Records excerpted from a collection:
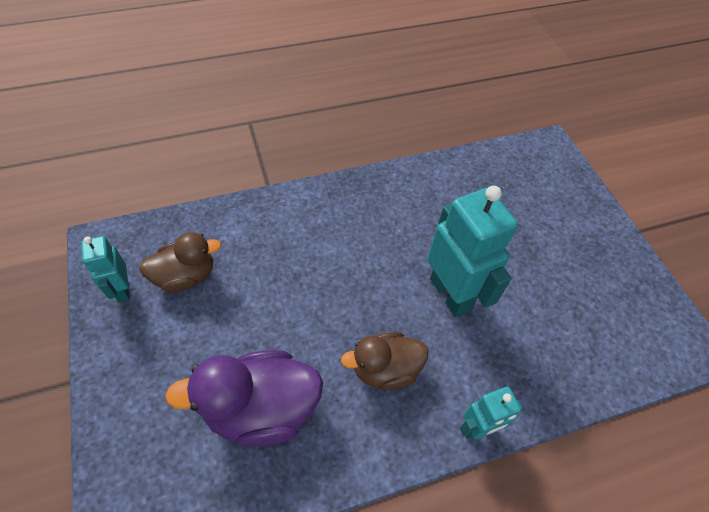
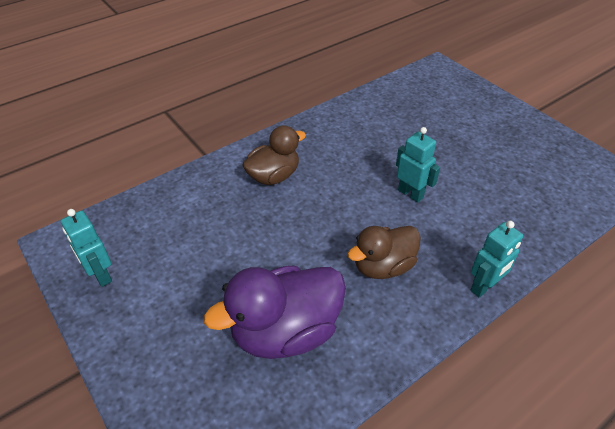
camera: 15 degrees left, 10 degrees down
(186, 276) = (160, 246): brown duck -> brown duck (273, 176)
(450, 294) = (410, 194): turquoise robot -> turquoise robot, size x0.55

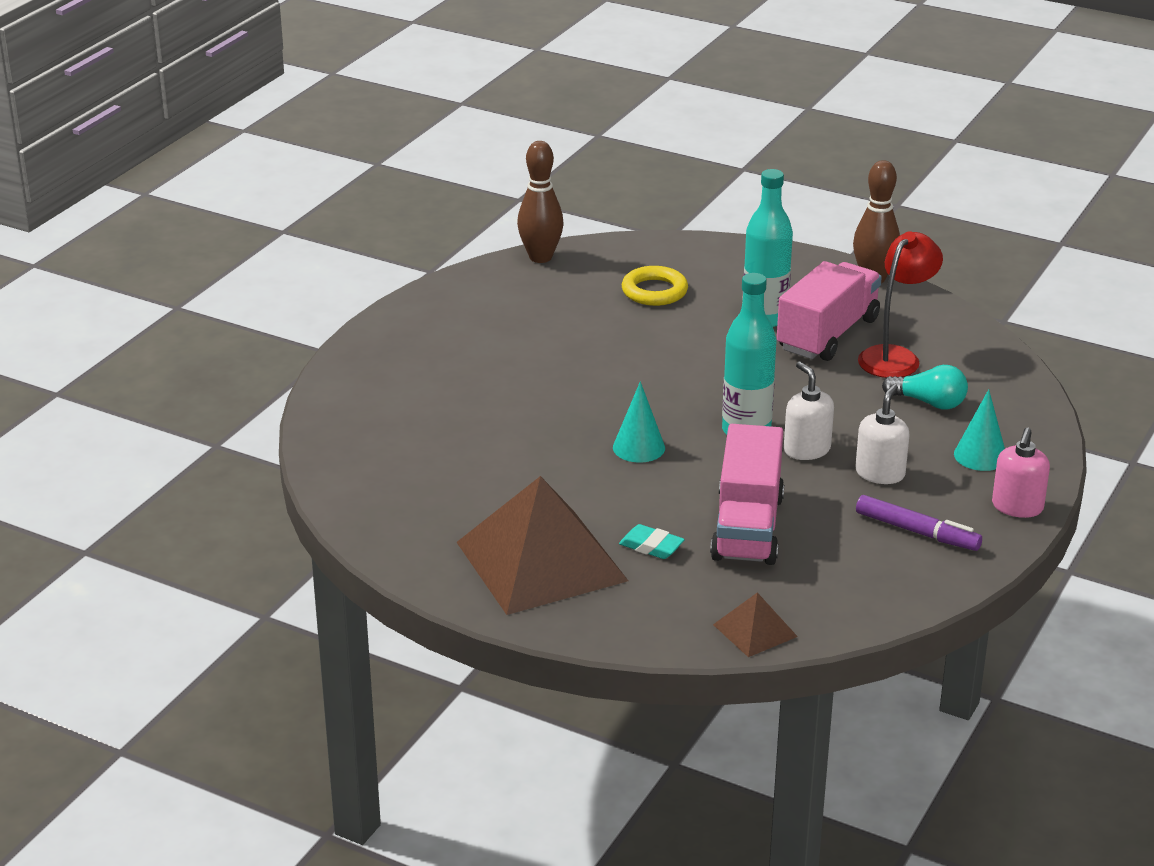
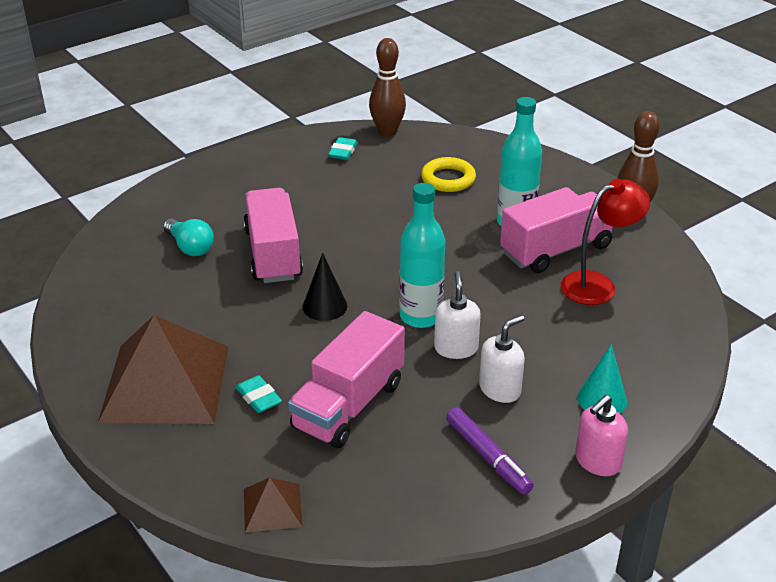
camera: 25 degrees right, 5 degrees up
(510, 290) = (343, 152): none -> turquoise eraser
(534, 413) = (273, 254): none -> pink truck
(639, 447) = (325, 306): turquoise cone -> black cone
(929, 403) = (594, 335): turquoise light bulb -> turquoise light bulb (190, 247)

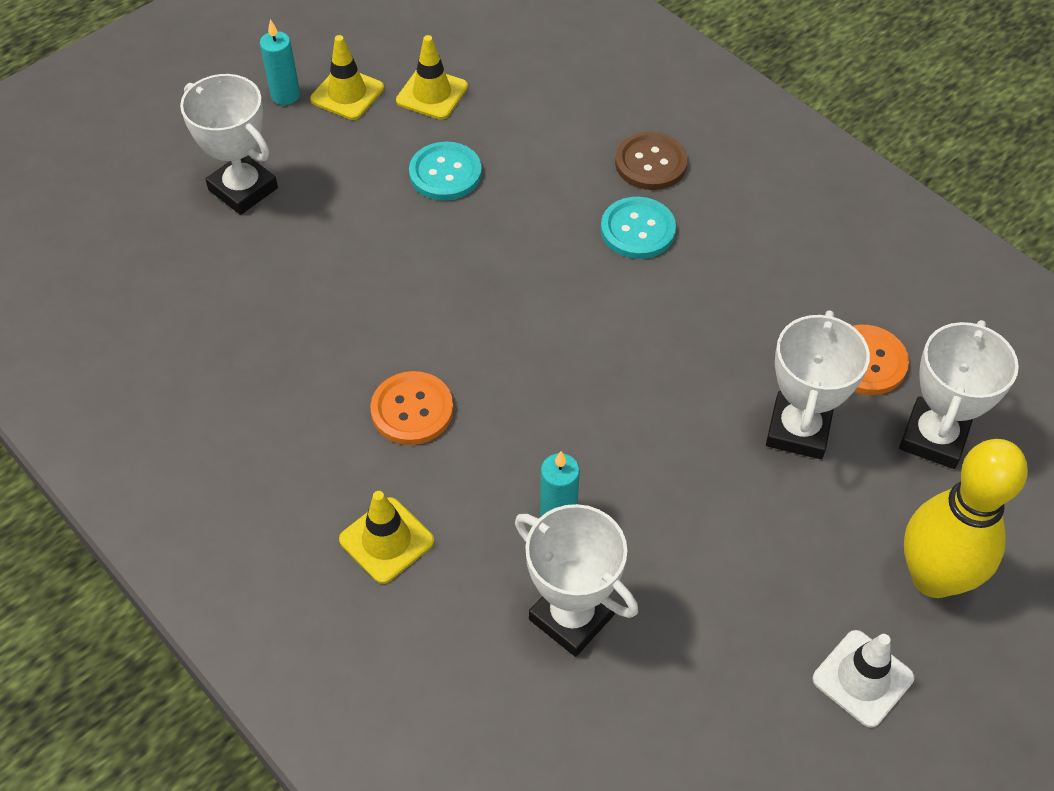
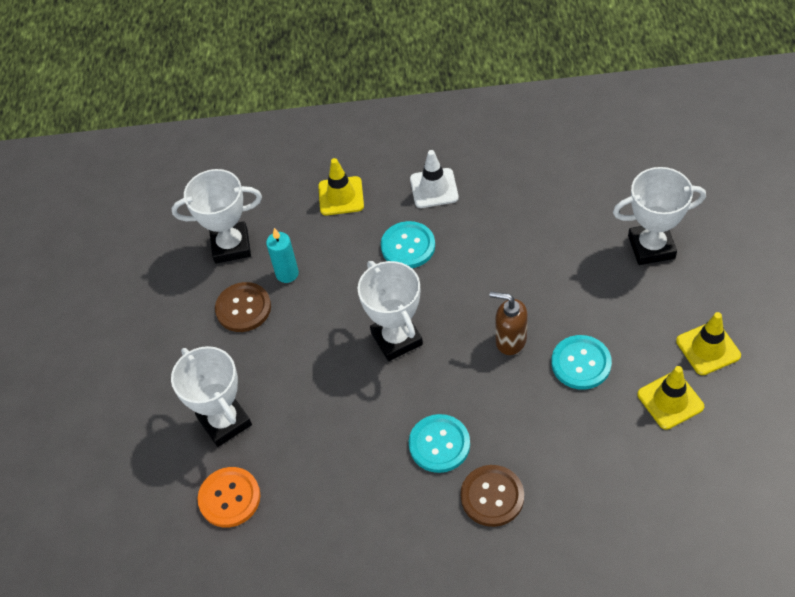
camera: 135 degrees right, 0 degrees up
(285, 95) = (732, 311): turquoise candle -> none
(412, 410) = (408, 246): orange button -> turquoise button
(465, 241) = (510, 340): none -> brown soap dispenser
(648, 525) = (243, 308): none -> brown button
(862, 678) = (84, 343): white traffic cone -> white traffic cone (434, 188)
(933, 437) = (153, 490): white trophy -> white trophy (397, 338)
(933, 578) = (90, 416): yellow bowling pin -> none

> **Aim of the exercise**
Omit all pictures and repeat the rest of the records verbatim.

> **Written solution**
camera: 15 degrees left, 10 degrees down
(186, 276) = (160, 246): brown duck -> brown duck (273, 176)
(450, 294) = (410, 194): turquoise robot -> turquoise robot, size x0.55

camera: 25 degrees right, 5 degrees up
(510, 290) = (343, 152): none -> turquoise eraser
(534, 413) = (273, 254): none -> pink truck
(639, 447) = (325, 306): turquoise cone -> black cone
(929, 403) = (594, 335): turquoise light bulb -> turquoise light bulb (190, 247)

camera: 135 degrees right, 0 degrees up
(285, 95) = (732, 311): turquoise candle -> none
(412, 410) = (408, 246): orange button -> turquoise button
(465, 241) = (510, 340): none -> brown soap dispenser
(648, 525) = (243, 308): none -> brown button
(862, 678) = (84, 343): white traffic cone -> white traffic cone (434, 188)
(933, 437) = (153, 490): white trophy -> white trophy (397, 338)
(933, 578) = (90, 416): yellow bowling pin -> none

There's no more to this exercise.